• [DATASET ENTRIES]
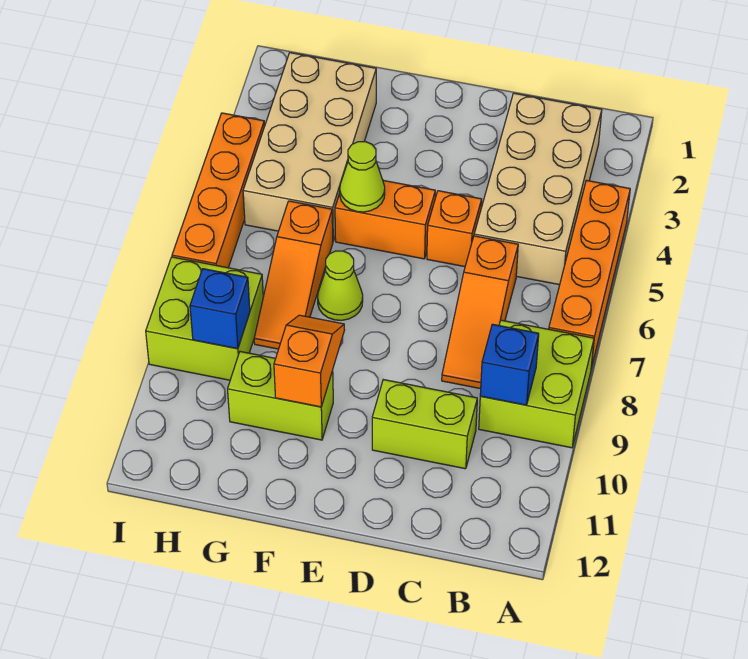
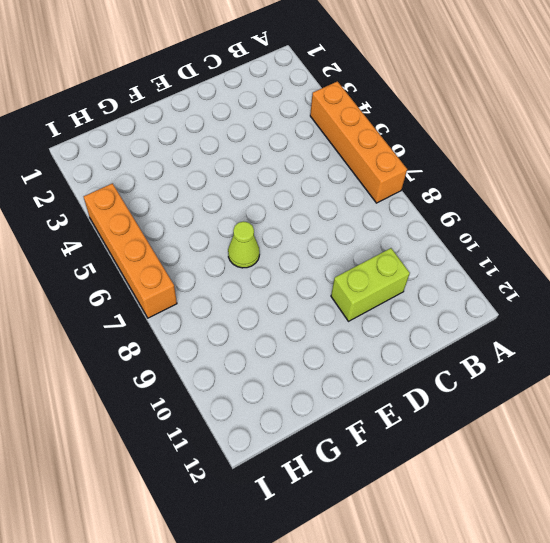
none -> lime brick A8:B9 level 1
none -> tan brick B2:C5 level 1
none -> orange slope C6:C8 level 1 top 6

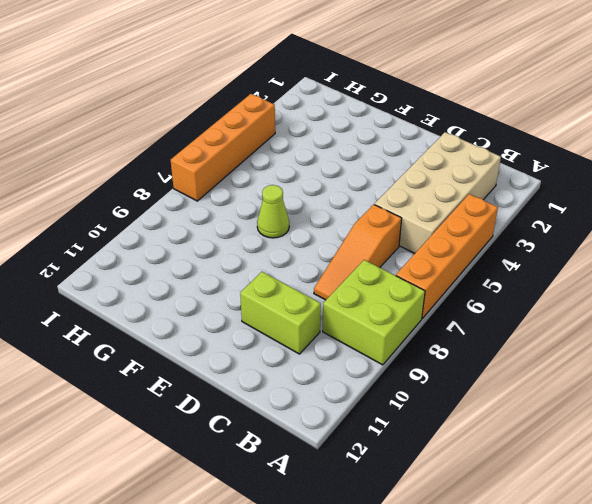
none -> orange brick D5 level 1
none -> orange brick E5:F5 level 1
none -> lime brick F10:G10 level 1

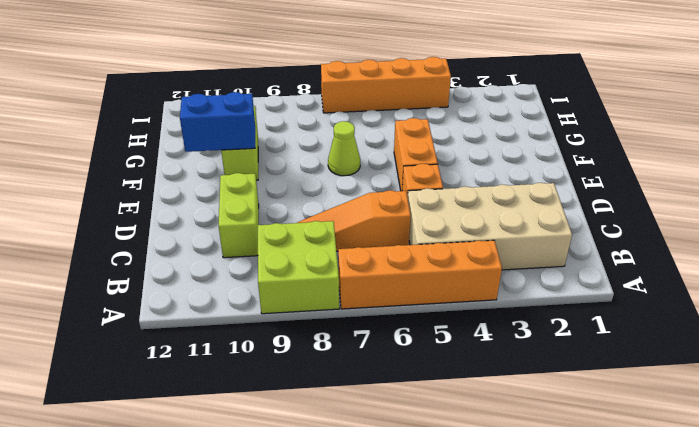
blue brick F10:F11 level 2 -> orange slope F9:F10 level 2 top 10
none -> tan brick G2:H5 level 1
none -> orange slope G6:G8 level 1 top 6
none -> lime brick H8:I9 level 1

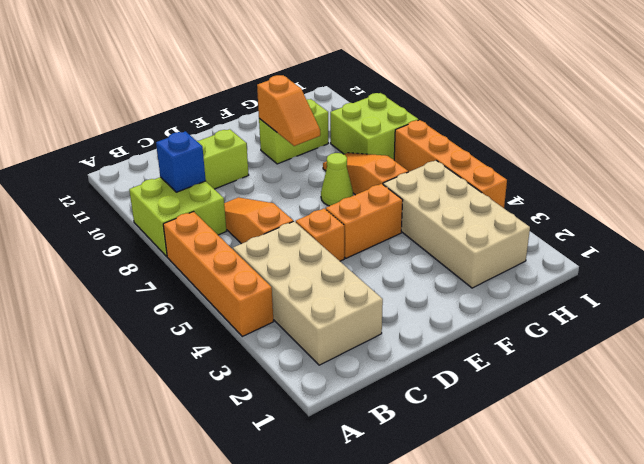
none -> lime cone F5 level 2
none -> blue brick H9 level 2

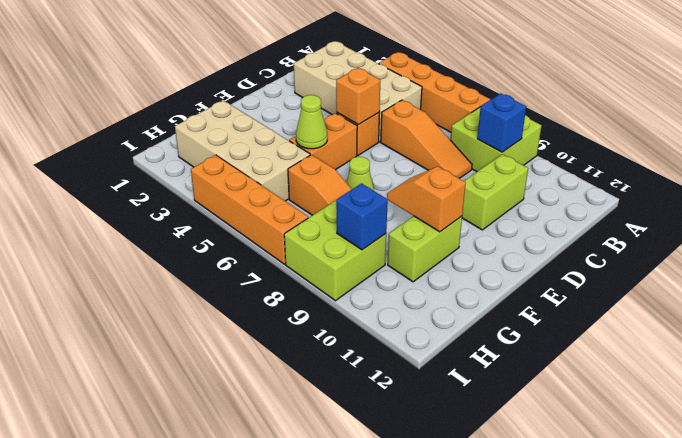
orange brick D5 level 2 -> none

• [ABOUT THIS EXERCISE]
Apart from the pictures, every line above must be printed exactly.

• [OUTPUT OF THE TASK]
none -> lime brick A8:B9 level 1
none -> tan brick B2:C5 level 1
none -> orange slope C6:C8 level 1 top 6

none -> orange brick D5 level 1
none -> orange brick E5:F5 level 1
none -> lime brick F10:G10 level 1

blue brick F10:F11 level 2 -> orange slope F9:F10 level 2 top 10
none -> tan brick G2:H5 level 1
none -> orange slope G6:G8 level 1 top 6
none -> lime brick H8:I9 level 1

none -> lime cone F5 level 2
none -> blue brick H9 level 2

orange brick D5 level 2 -> none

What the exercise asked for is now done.